> [Your instructions]:
How many lines of the listing below hold the word "pink"? Answer with the number alone.

> [Data to use]:
╭──
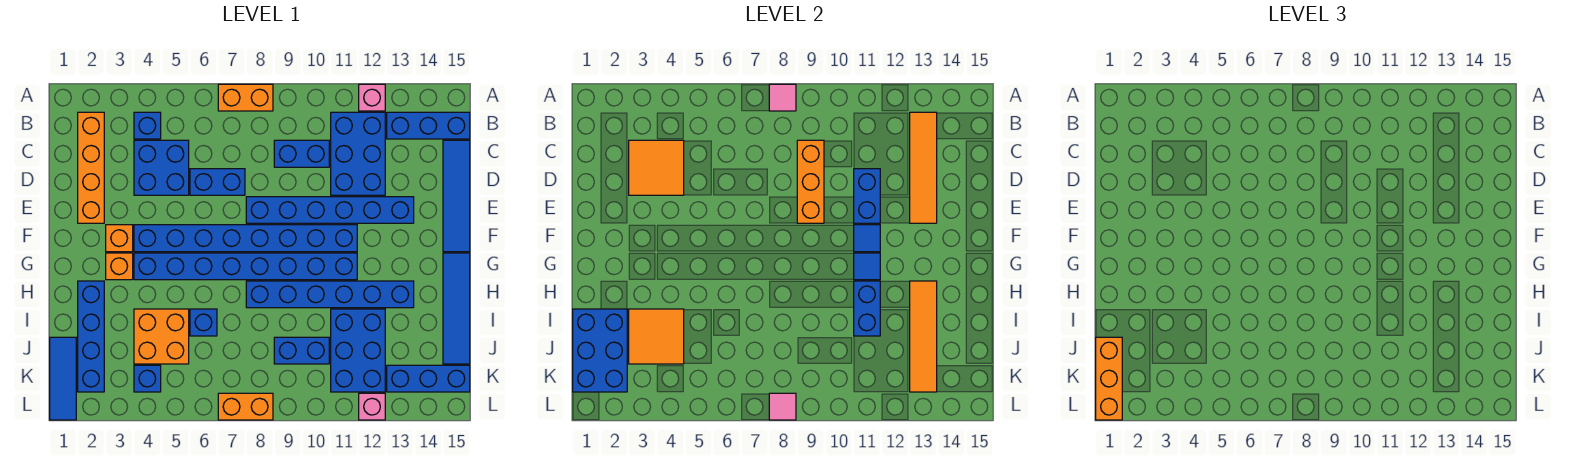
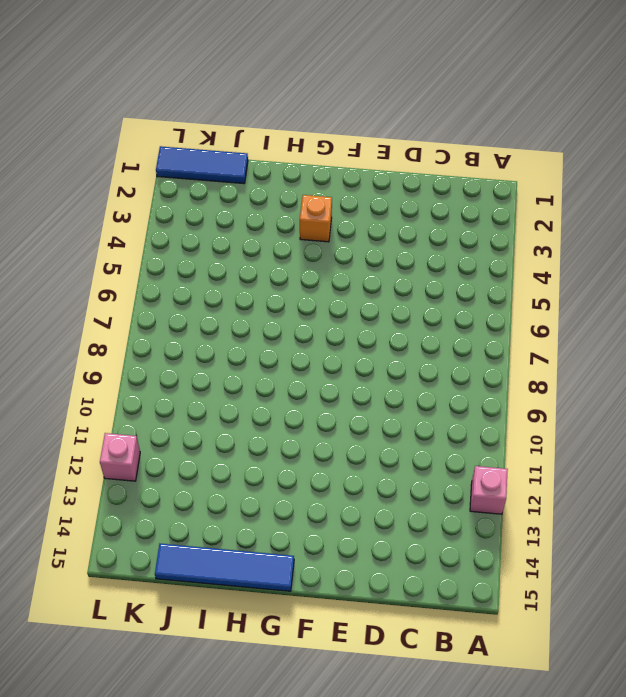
none -> orange 1x2 brick [218,84,273,111]
none -> orange 1x4 brick [78,112,104,223]
none -> blue 1x1 brick [134,112,161,139]
none -> blue 2x3 brick [331,112,385,195]

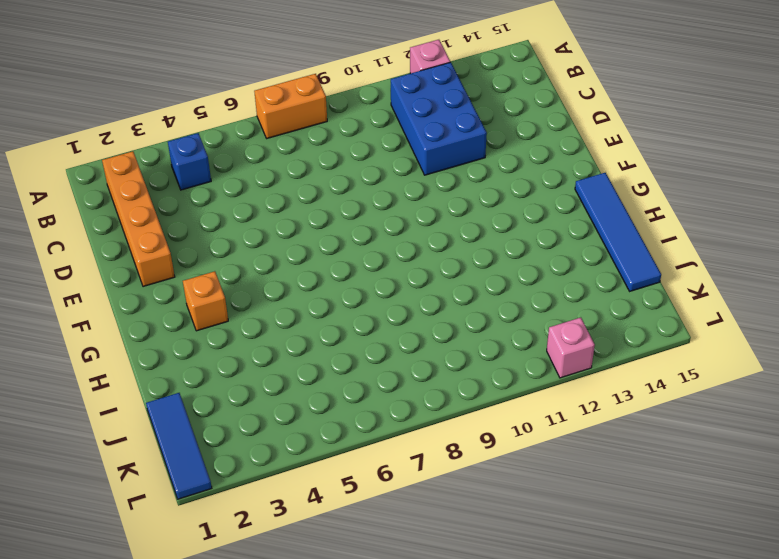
none -> blue 1x3 brick [387,112,470,139]
none -> blue 2x2 brick [134,140,189,195]
none -> blue 1x2 brick [274,140,329,167]
none -> blue 1x4 tile [443,140,470,252]

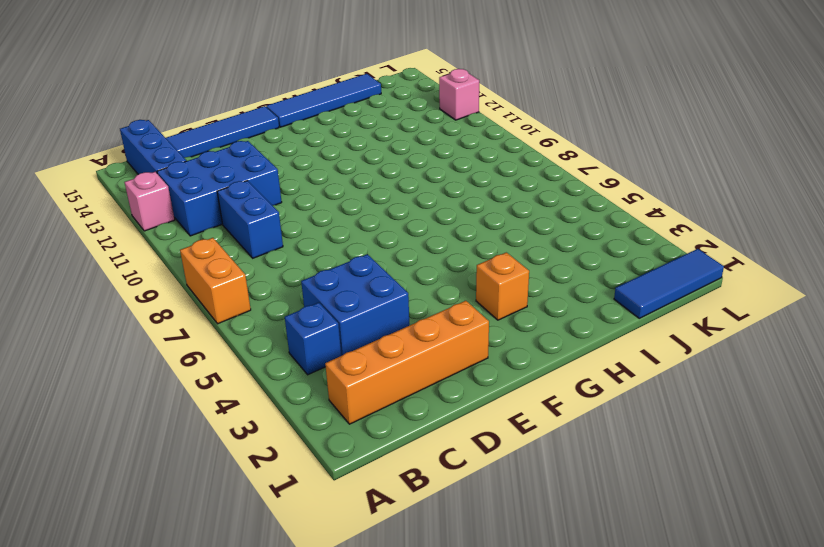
none -> blue 1x2 brick [190,169,245,195]
none -> blue 1x6 brick [246,197,414,223]
none -> orange 1x1 brick [106,225,133,252]
none -> blue 1x8 brick [134,225,357,252]

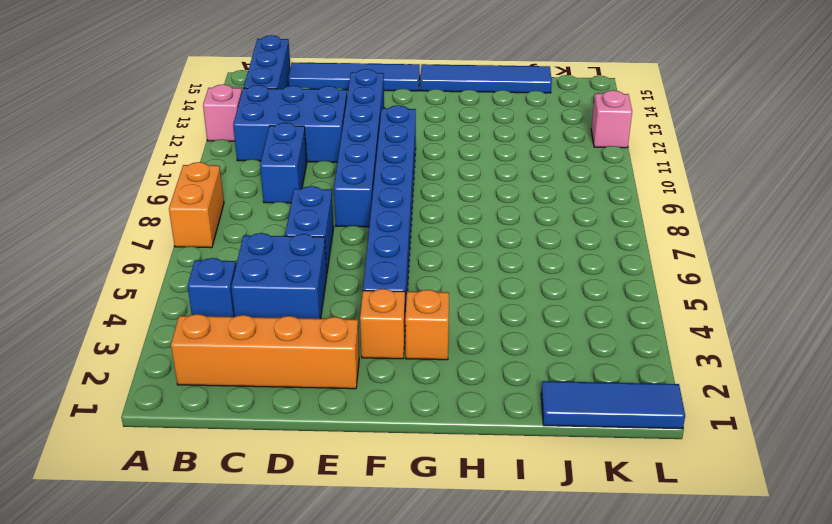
none -> blue 1x8 brick [134,253,357,280]
none -> blue 1x4 brick [78,281,104,392]
none -> blue 1x6 brick [246,281,414,308]
none -> orange 2x2 brick [134,309,189,364]

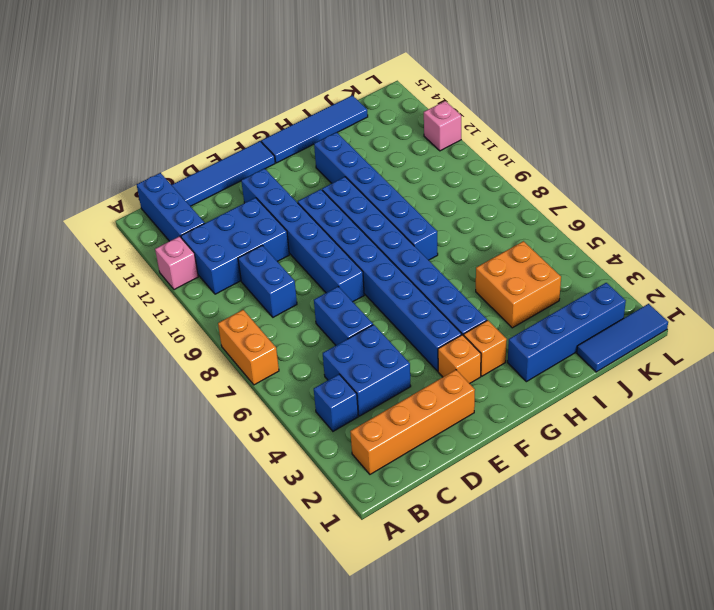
none -> blue 1x1 brick [190,309,217,336]
none -> blue 2x3 brick [331,309,385,392]
none -> blue 1x2 brick [274,337,329,364]
none -> blue 1x1 brick [134,365,161,392]

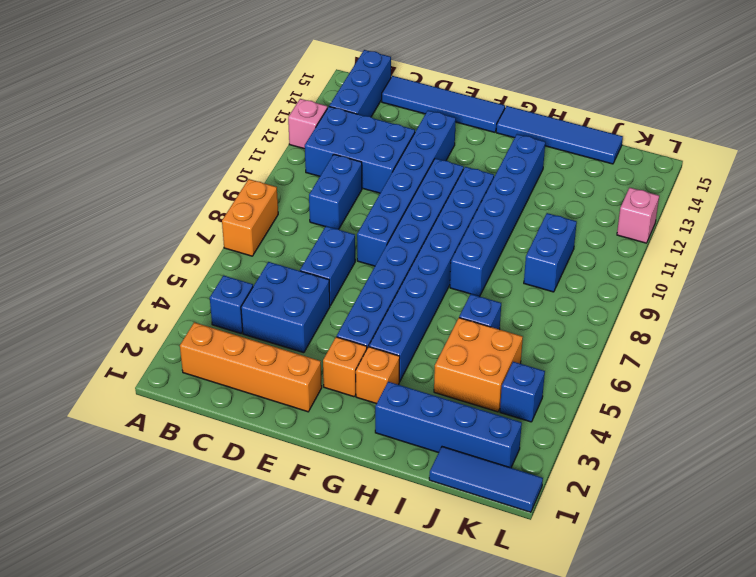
none -> blue 2x3 brick [331,309,385,392]
none -> blue 1x3 brick [387,365,470,392]
none -> orange 1x2 brick [218,393,273,420]
none -> pink 1x1 tile [769,84,796,111]

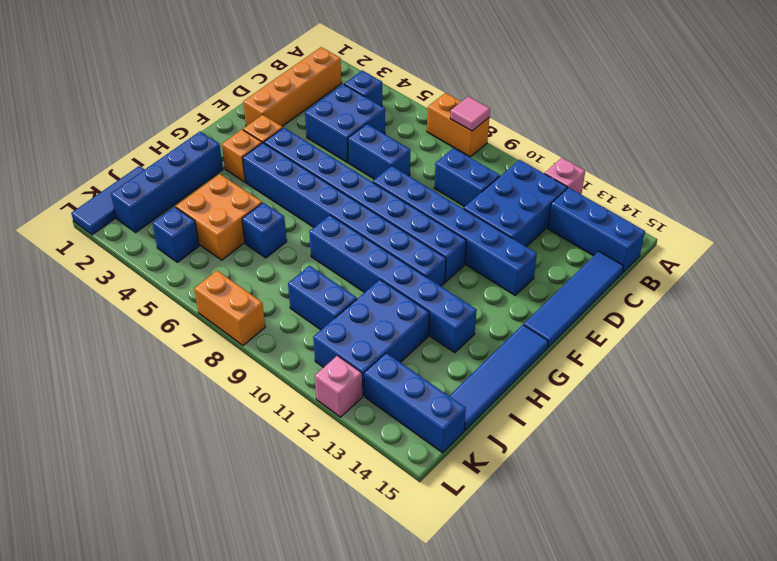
none -> orange 1x4 tile [910,112,937,223]
none -> orange 2x2 tile [629,140,684,195]
none -> orange 1x3 brick [797,140,824,223]
none -> blue 1x2 brick [854,169,880,223]

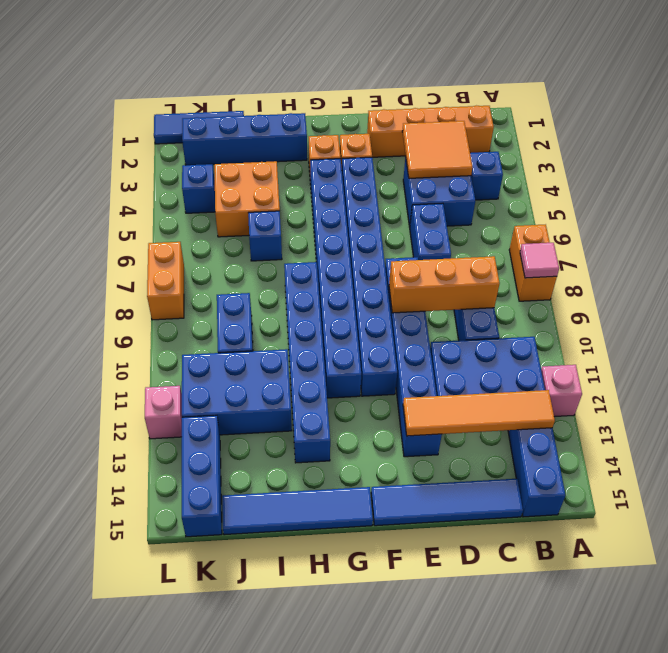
none -> blue 1x2 brick [854,169,880,223]
none -> blue 1x1 tile [854,225,880,252]
none -> blue 1x1 tile [854,253,880,280]
none -> blue 1x2 brick [854,281,880,336]

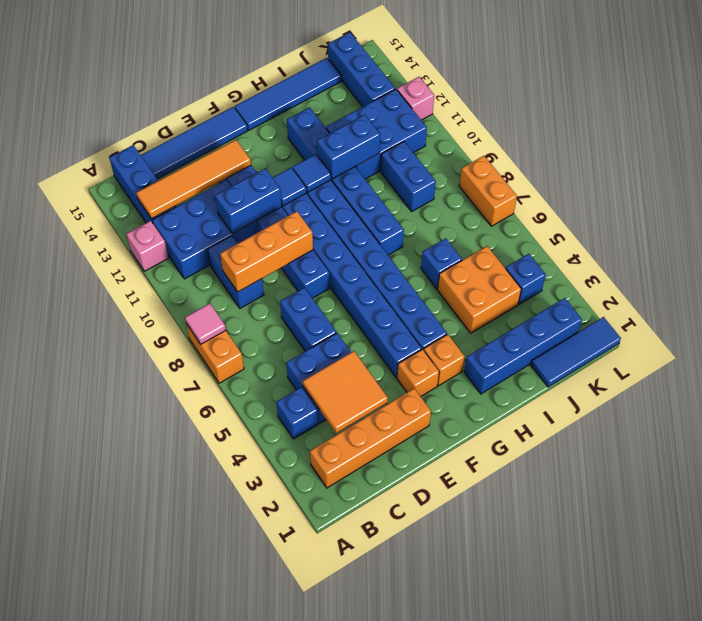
none -> orange 1x4 tile [910,281,937,392]
none -> blue 2x3 brick [573,309,627,392]
none -> orange 2x2 tile [629,309,684,364]
none -> pink 1x1 tile [769,393,796,420]

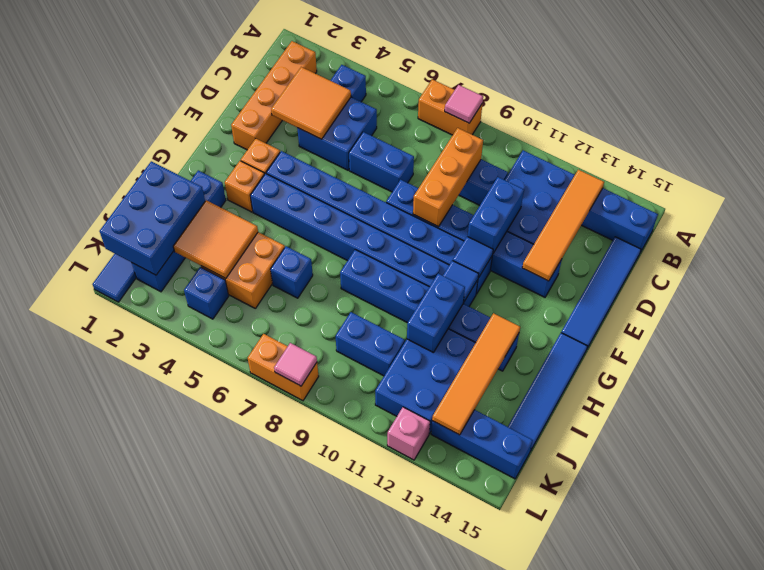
none -> pink 1x1 brick [359,84,385,111]
none -> orange 1x3 brick [1096,337,1122,420]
╰──
> [Exercise result]:
3